%%
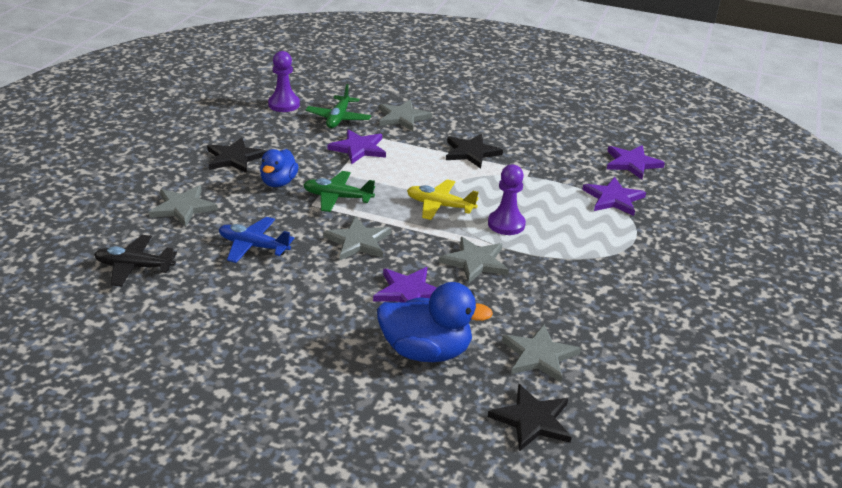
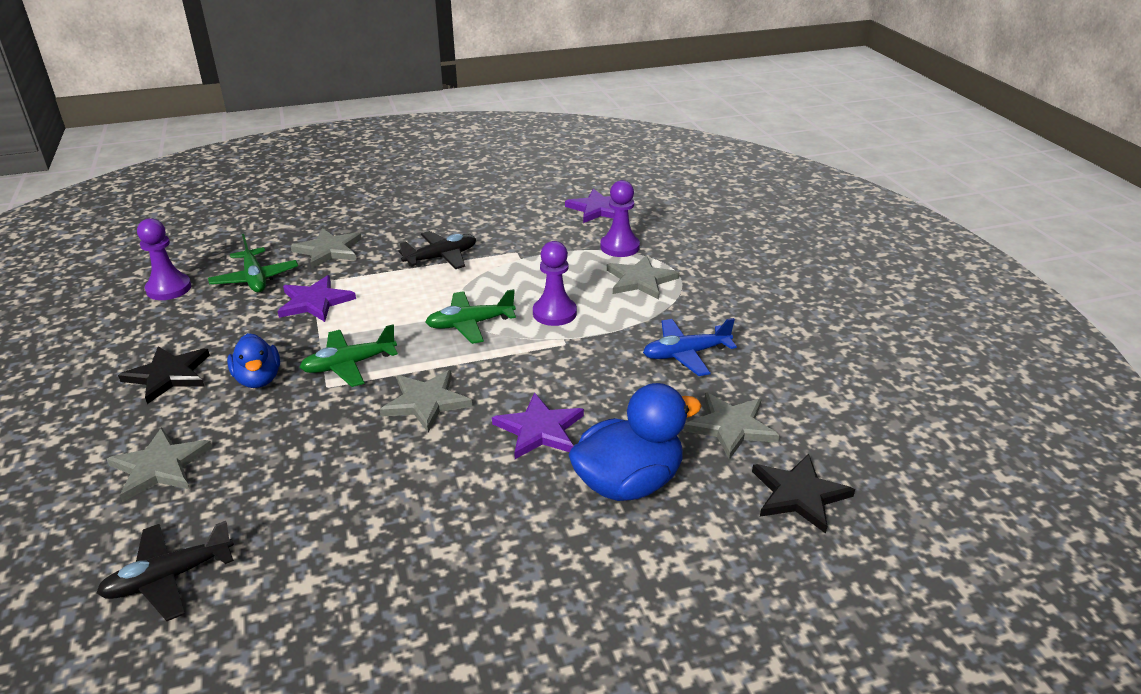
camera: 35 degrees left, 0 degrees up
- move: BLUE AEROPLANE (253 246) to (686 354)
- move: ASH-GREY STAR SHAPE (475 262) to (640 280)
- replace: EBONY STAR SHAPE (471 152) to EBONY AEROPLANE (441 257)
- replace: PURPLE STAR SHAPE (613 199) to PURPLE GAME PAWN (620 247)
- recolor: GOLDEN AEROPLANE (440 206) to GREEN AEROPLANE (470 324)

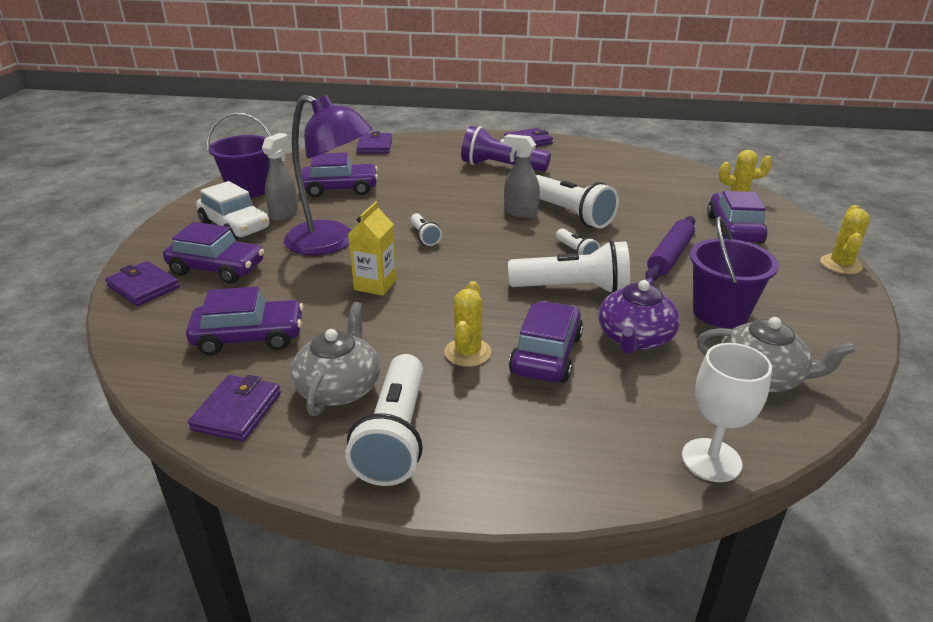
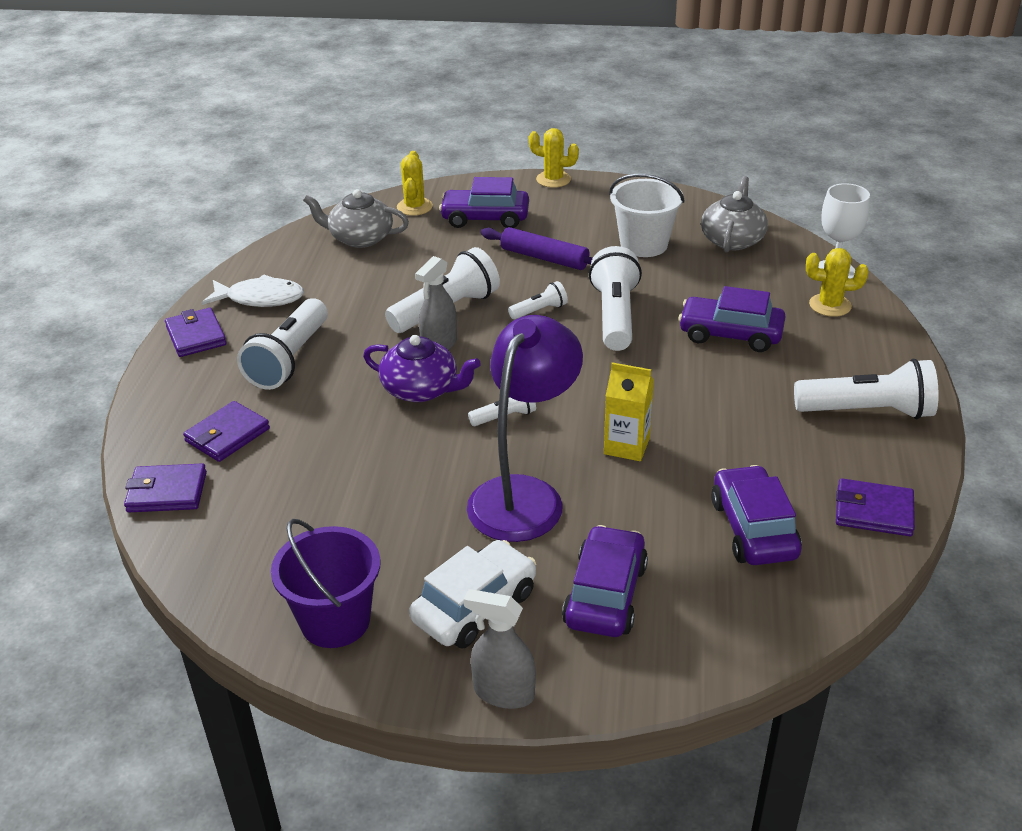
camera: 90 degrees left, 5 degrees up
- delete: PURPLE AUTOMOBILE (340 189)
- insert: SNOW-WHITE TOY FISH (260 298)
- move: PURPLE CARD WALLET (143 287) to (227 435)
- move: ASH-GREY SPRAYER (284 213) to (503 692)
- move: ASH-GREY TEAPOT (339 387) to (360 238)
- move: GOLDEN CACTUS (468 352) to (830 305)
- move: PURPLE TEAPOT (634 338) to (421 389)
- recolor: PURPLE TORCH (501 167) to SNOW-WHITE TORCH (289 359)
- recolor: PURPLE PAIL (720 312) to SNOW-WHITE PAIL (643 245)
%%
None of the pictures belongs in the answer, but all the entries must be repeated exactly.

camera: 35 degrees left, 0 degrees up
- move: BLUE AEROPLANE (253 246) to (686 354)
- move: ASH-GREY STAR SHAPE (475 262) to (640 280)
- replace: EBONY STAR SHAPE (471 152) to EBONY AEROPLANE (441 257)
- replace: PURPLE STAR SHAPE (613 199) to PURPLE GAME PAWN (620 247)
- recolor: GOLDEN AEROPLANE (440 206) to GREEN AEROPLANE (470 324)

camera: 90 degrees left, 5 degrees up
- delete: PURPLE AUTOMOBILE (340 189)
- insert: SNOW-WHITE TOY FISH (260 298)
- move: PURPLE CARD WALLET (143 287) to (227 435)
- move: ASH-GREY SPRAYER (284 213) to (503 692)
- move: ASH-GREY TEAPOT (339 387) to (360 238)
- move: GOLDEN CACTUS (468 352) to (830 305)
- move: PURPLE TEAPOT (634 338) to (421 389)
- recolor: PURPLE TORCH (501 167) to SNOW-WHITE TORCH (289 359)
- recolor: PURPLE PAIL (720 312) to SNOW-WHITE PAIL (643 245)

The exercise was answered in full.